- **Prompt**
Tally the lines below that hold the string "LIGHT", and give only the tally.

- **Difference listings**

====================

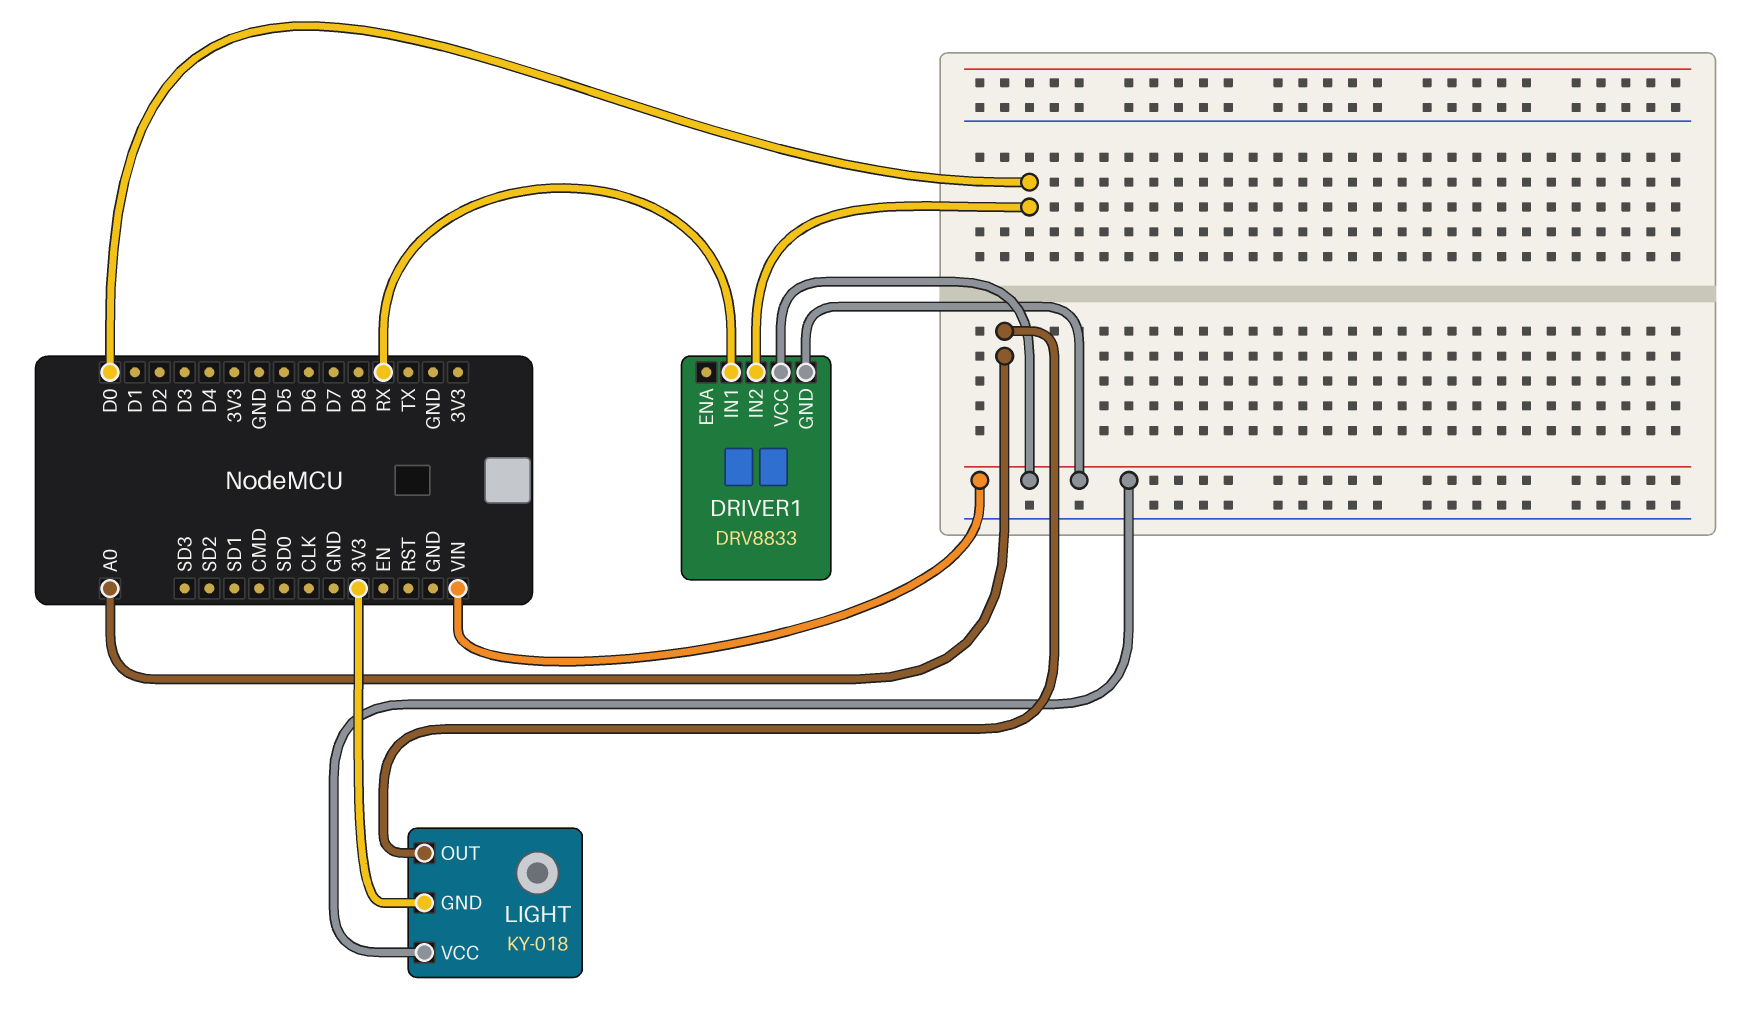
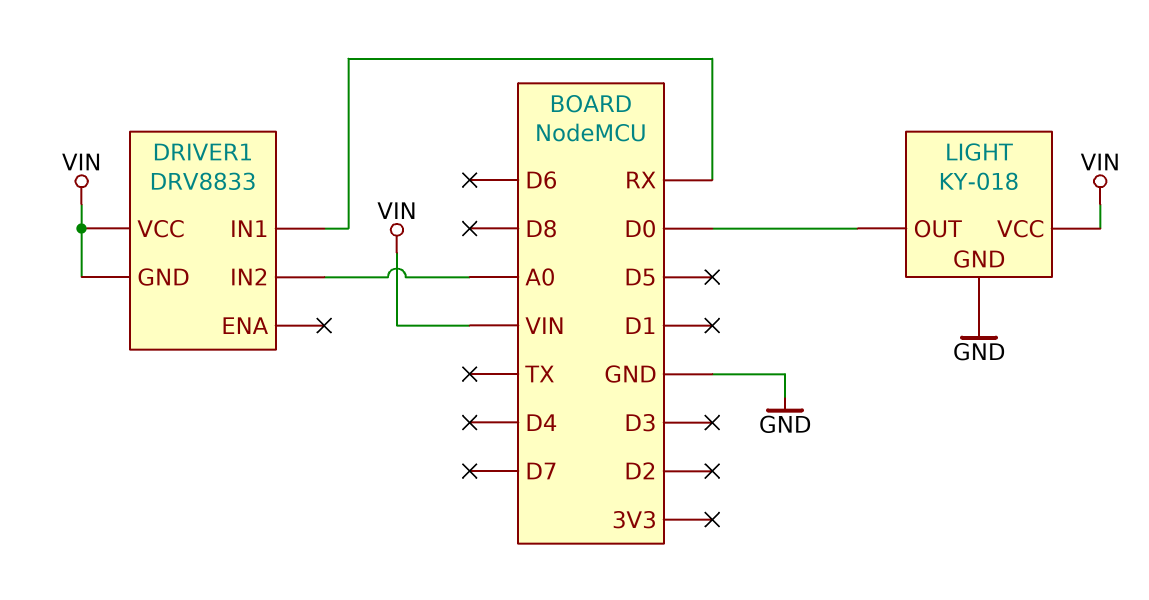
DRIVER1 pin IN2: D0 -> A0
LIGHT pin GND: 3V3 -> GND
LIGHT pin OUT: A0 -> D0

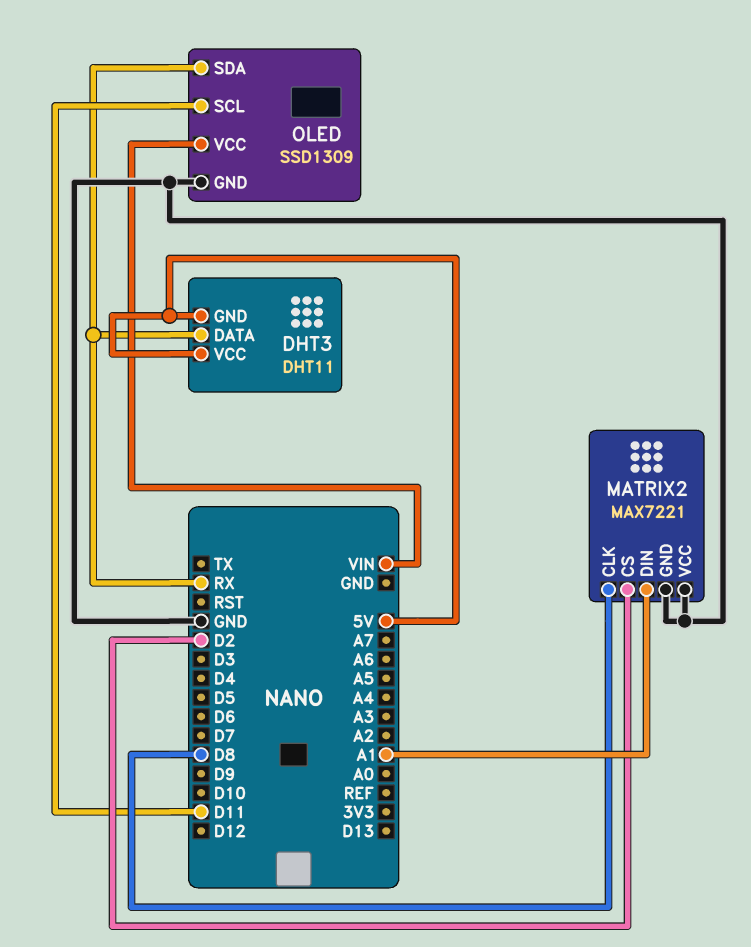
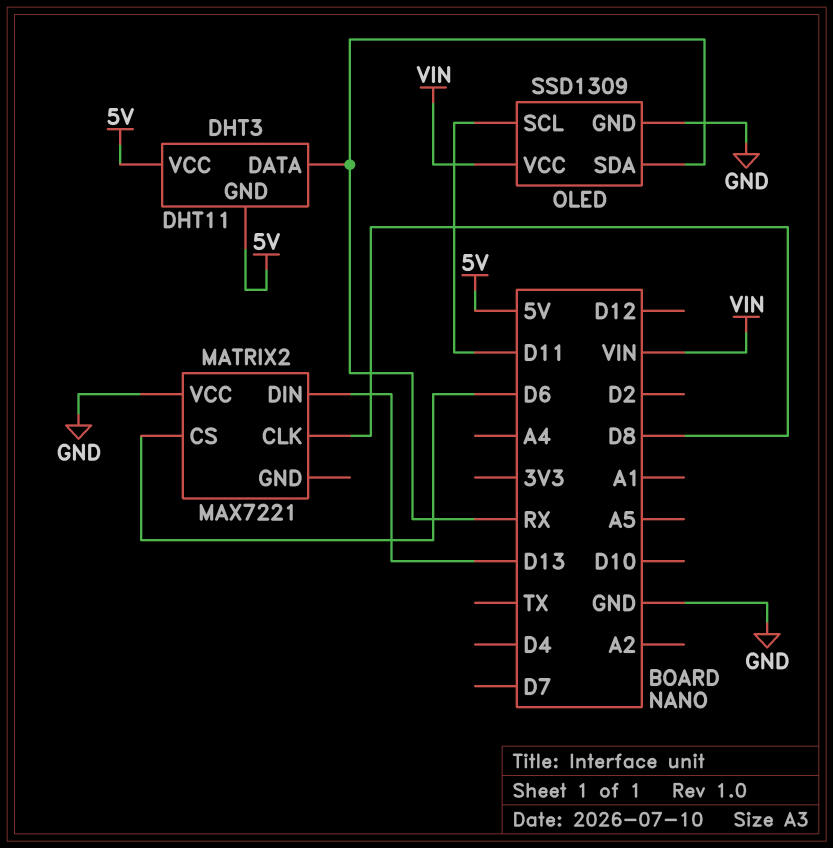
MATRIX2 pin CS: D2 -> D6
MATRIX2 pin DIN: A1 -> D13
MATRIX2 pin GND: GND -> none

====================

- **Response for this exercise**
2